• [Extracted material]
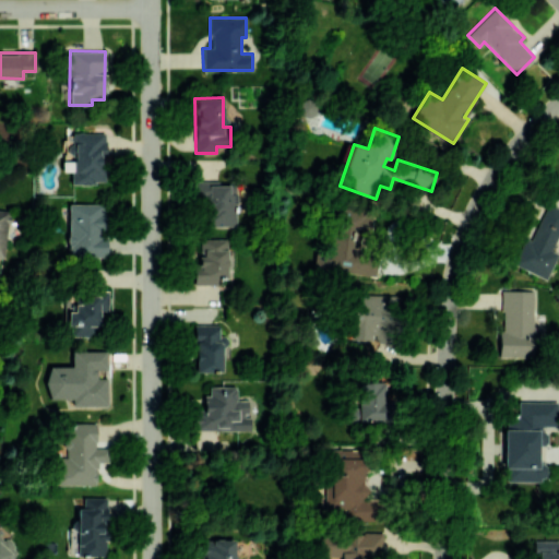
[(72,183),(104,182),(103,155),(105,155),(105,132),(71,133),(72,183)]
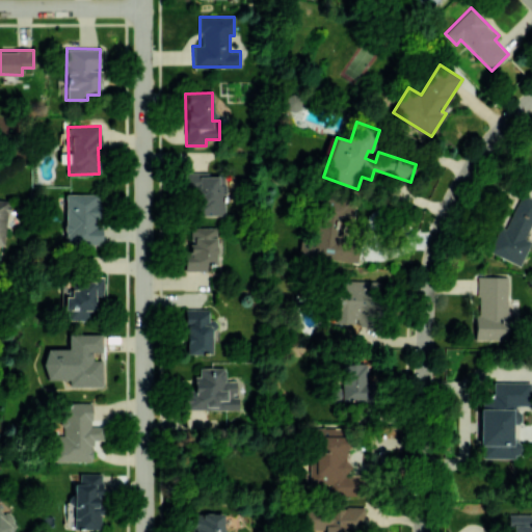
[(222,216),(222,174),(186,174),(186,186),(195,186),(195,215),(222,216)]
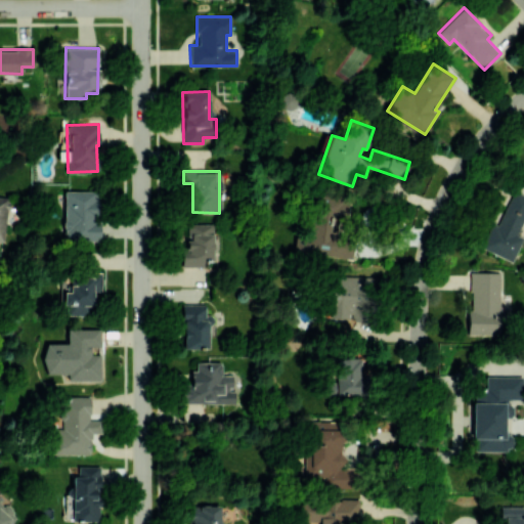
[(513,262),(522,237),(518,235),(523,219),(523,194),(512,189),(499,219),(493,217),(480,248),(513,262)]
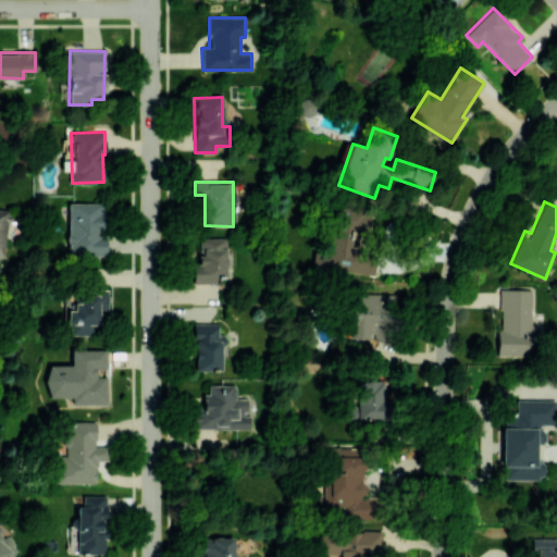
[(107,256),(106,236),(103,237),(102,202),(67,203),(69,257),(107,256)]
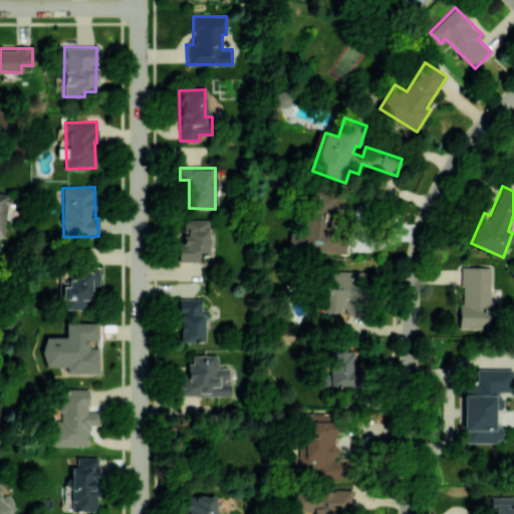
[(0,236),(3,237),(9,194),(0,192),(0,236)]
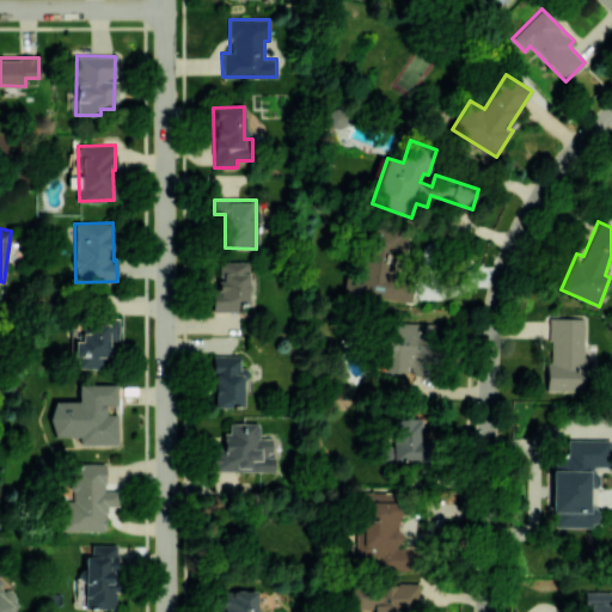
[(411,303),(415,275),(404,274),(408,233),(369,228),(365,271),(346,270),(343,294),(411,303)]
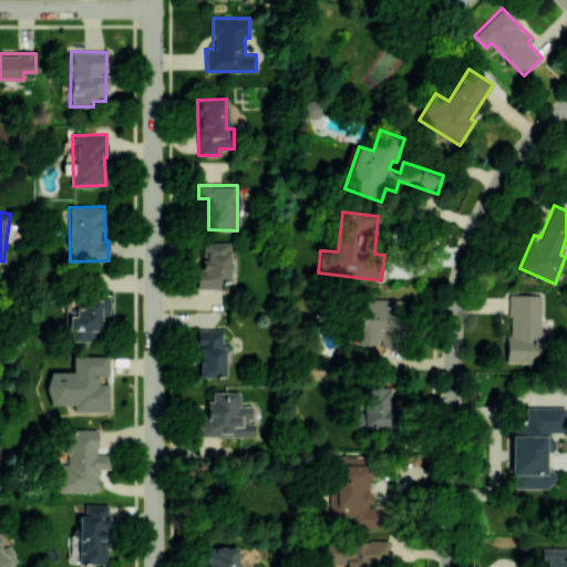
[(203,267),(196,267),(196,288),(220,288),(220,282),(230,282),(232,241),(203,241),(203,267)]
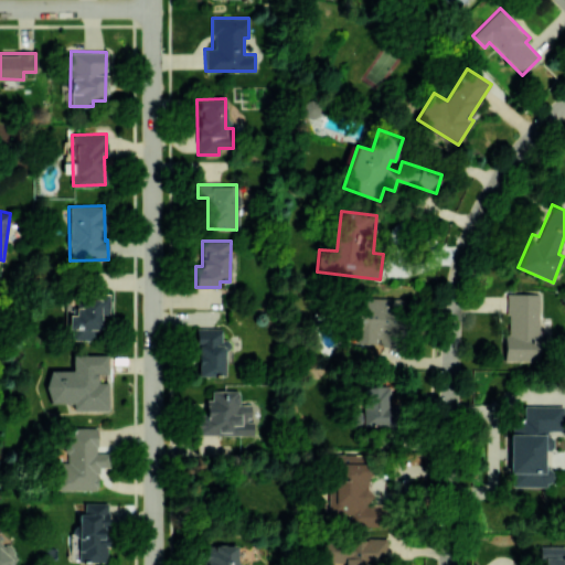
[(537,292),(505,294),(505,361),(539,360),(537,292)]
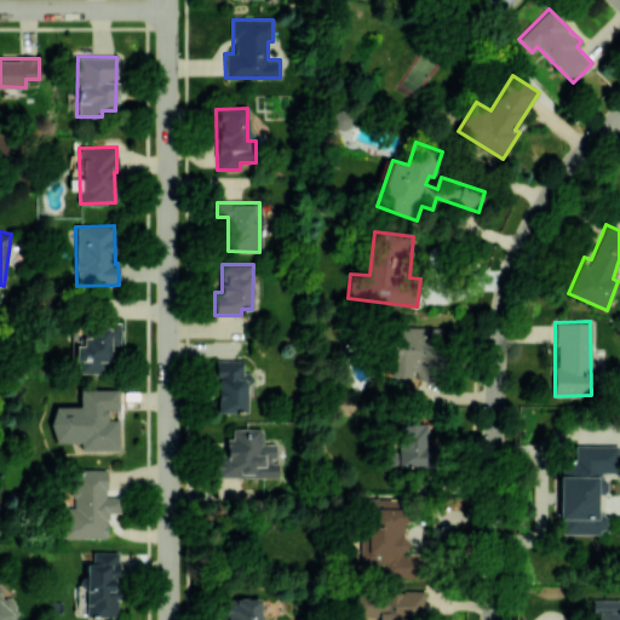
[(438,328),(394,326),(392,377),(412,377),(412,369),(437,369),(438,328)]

• [Your goal] Everything from the top line of the data down to and including the line with "[(537,292),(505,294),(505,361),(539,360),(537,292)]" is to be copied, except the pictures.

• [Your solution]
[(72,183),(104,182),(103,155),(105,155),(105,132),(71,133),(72,183)]
[(222,216),(222,174),(186,174),(186,186),(195,186),(195,215),(222,216)]
[(513,262),(522,237),(518,235),(523,219),(523,194),(512,189),(499,219),(493,217),(480,248),(513,262)]
[(107,256),(106,236),(103,237),(102,202),(67,203),(69,257),(107,256)]
[(0,236),(3,237),(9,194),(0,192),(0,236)]
[(411,303),(415,275),(404,274),(408,233),(369,228),(365,271),(346,270),(343,294),(411,303)]
[(203,267),(196,267),(196,288),(220,288),(220,282),(230,282),(232,241),(203,241),(203,267)]
[(537,292),(505,294),(505,361),(539,360),(537,292)]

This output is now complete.